TRY IT:
Without any pictures, reproduce exactly the lines running from the line containing "none -> orange brick B2 level 2" through the end of the entries.

MATERIAL PROVIDED:
※

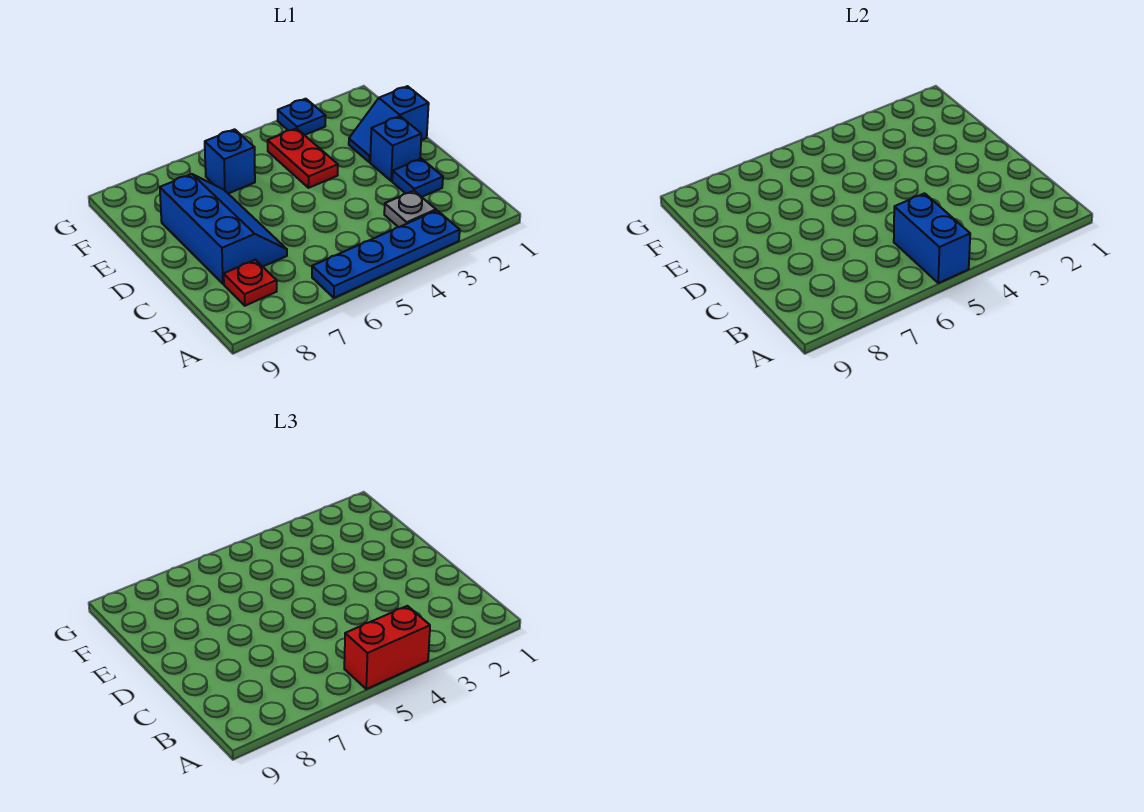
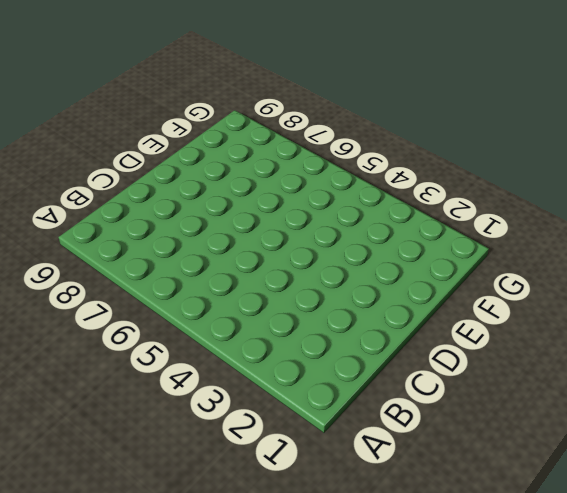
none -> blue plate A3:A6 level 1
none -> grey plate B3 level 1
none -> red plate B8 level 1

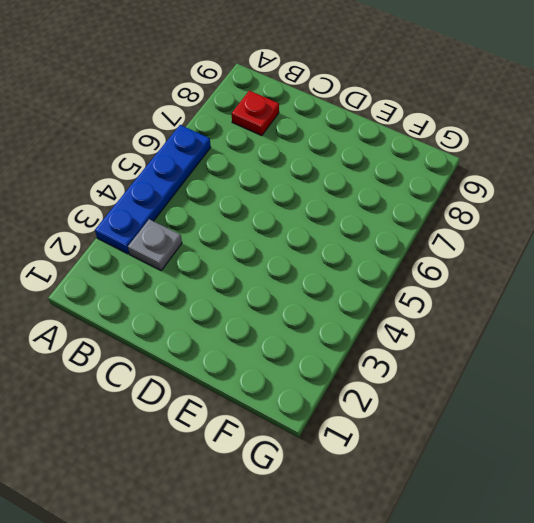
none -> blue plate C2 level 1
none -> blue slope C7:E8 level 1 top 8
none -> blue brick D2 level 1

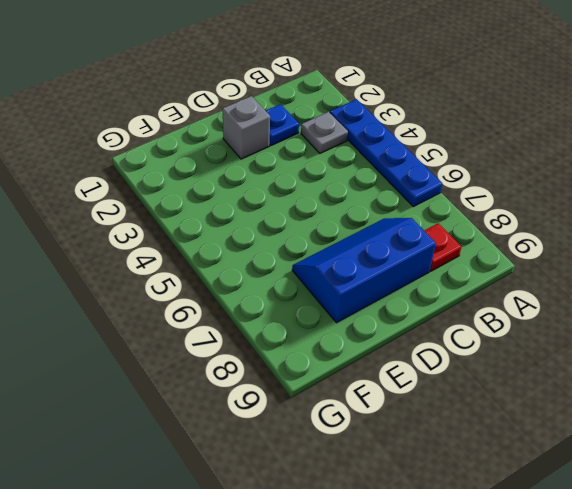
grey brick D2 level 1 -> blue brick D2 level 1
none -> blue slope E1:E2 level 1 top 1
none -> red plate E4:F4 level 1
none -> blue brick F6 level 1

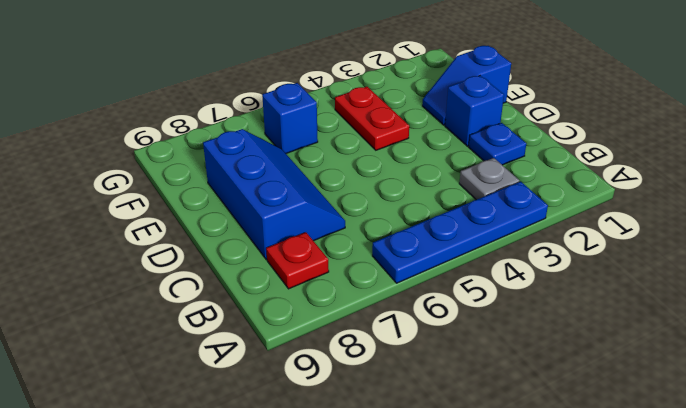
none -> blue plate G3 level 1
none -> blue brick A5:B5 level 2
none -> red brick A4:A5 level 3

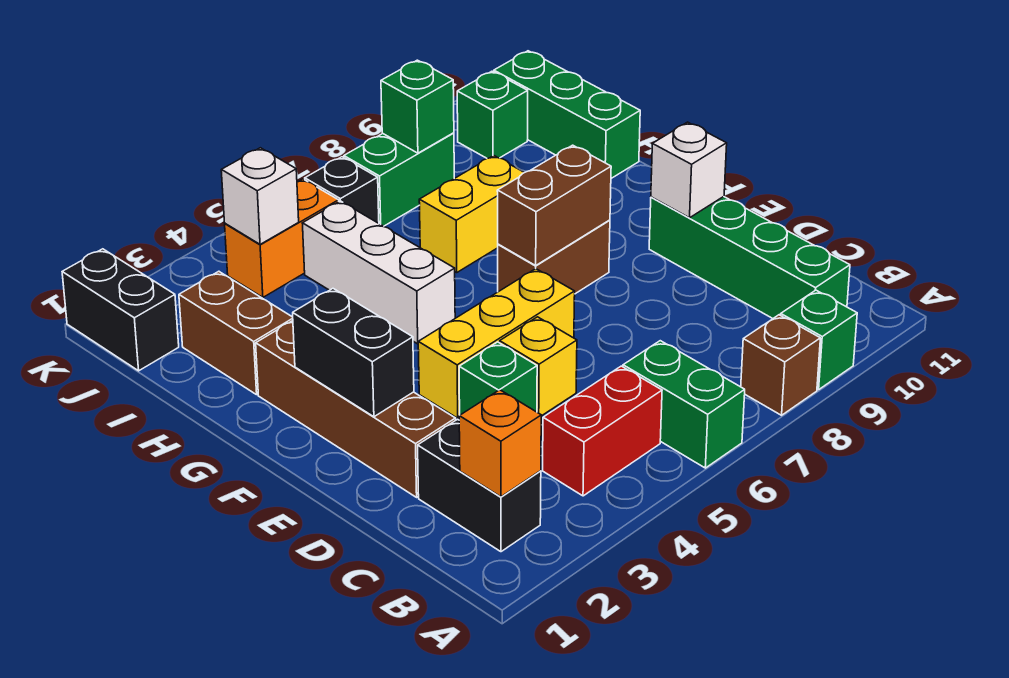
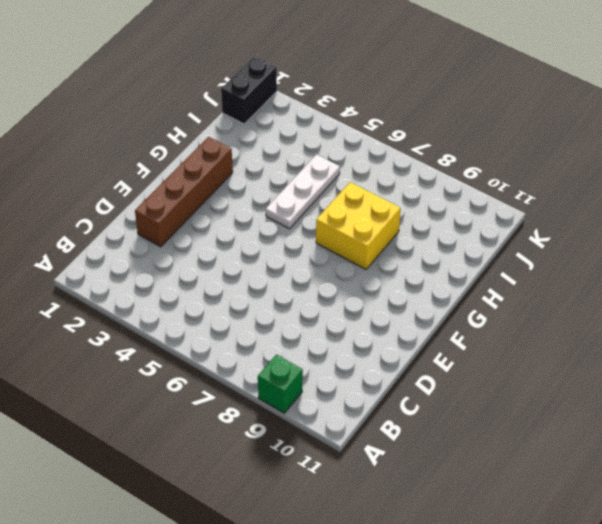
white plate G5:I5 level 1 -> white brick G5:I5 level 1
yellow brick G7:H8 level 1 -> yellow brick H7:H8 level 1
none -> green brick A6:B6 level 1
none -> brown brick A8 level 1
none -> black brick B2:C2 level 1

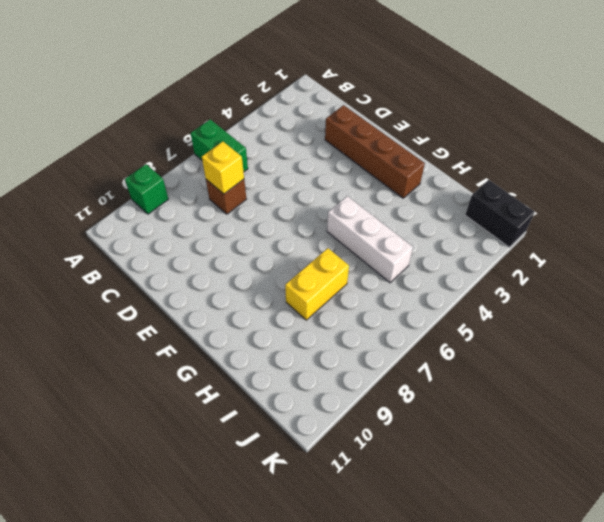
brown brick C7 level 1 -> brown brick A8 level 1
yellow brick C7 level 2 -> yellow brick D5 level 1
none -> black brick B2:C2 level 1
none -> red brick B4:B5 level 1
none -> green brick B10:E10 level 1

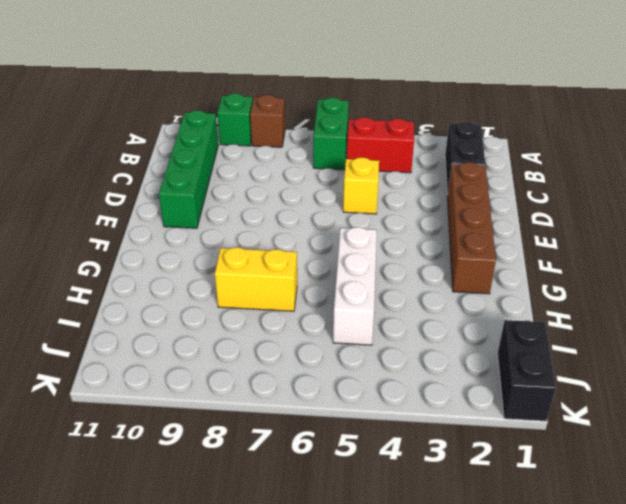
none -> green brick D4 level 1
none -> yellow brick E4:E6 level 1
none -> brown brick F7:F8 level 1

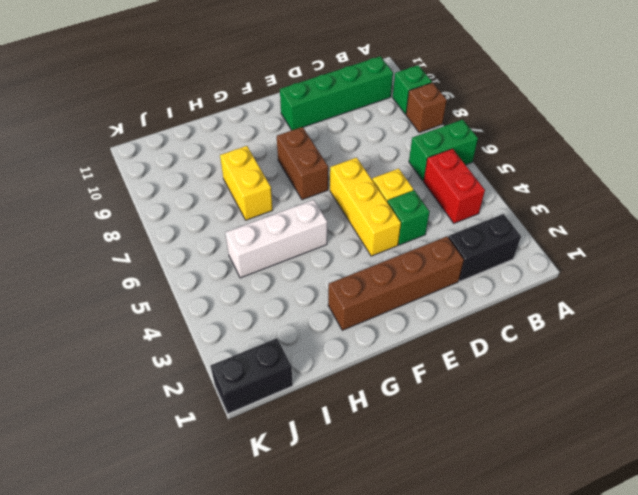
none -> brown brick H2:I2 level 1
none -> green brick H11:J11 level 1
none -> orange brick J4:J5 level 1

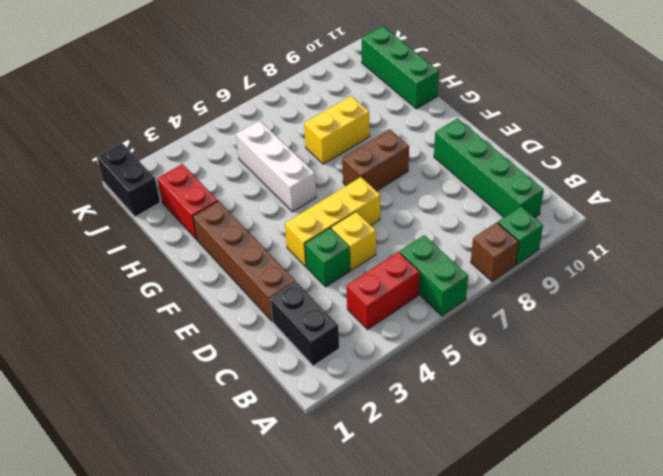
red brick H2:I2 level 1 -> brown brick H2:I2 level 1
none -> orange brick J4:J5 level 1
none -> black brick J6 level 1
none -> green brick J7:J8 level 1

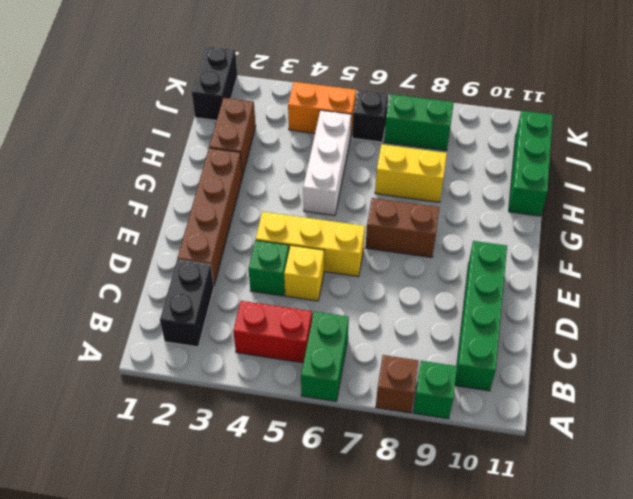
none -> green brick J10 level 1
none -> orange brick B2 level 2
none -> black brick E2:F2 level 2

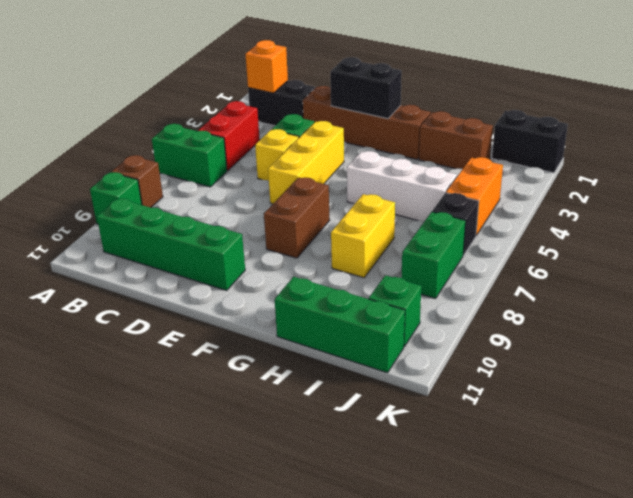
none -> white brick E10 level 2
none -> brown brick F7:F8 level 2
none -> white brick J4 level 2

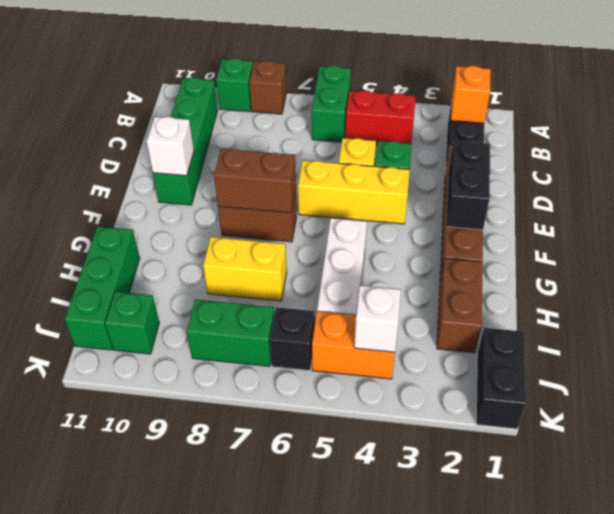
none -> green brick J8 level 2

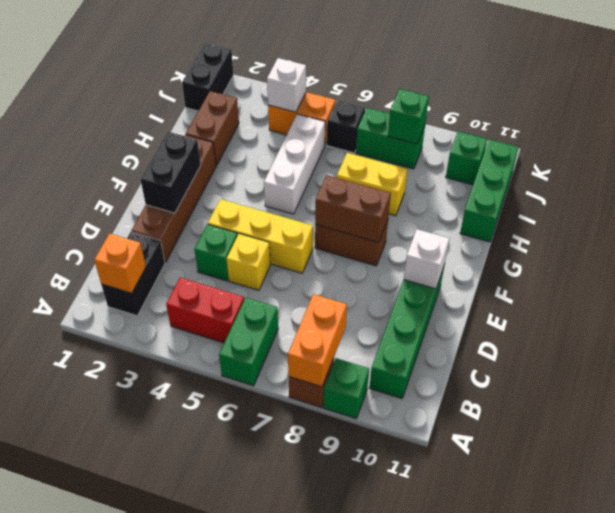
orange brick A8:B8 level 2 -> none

※

RESULT OF THIS EXERCISE:
none -> orange brick B2 level 2
none -> black brick E2:F2 level 2

none -> white brick E10 level 2
none -> brown brick F7:F8 level 2
none -> white brick J4 level 2

none -> green brick J8 level 2

orange brick A8:B8 level 2 -> none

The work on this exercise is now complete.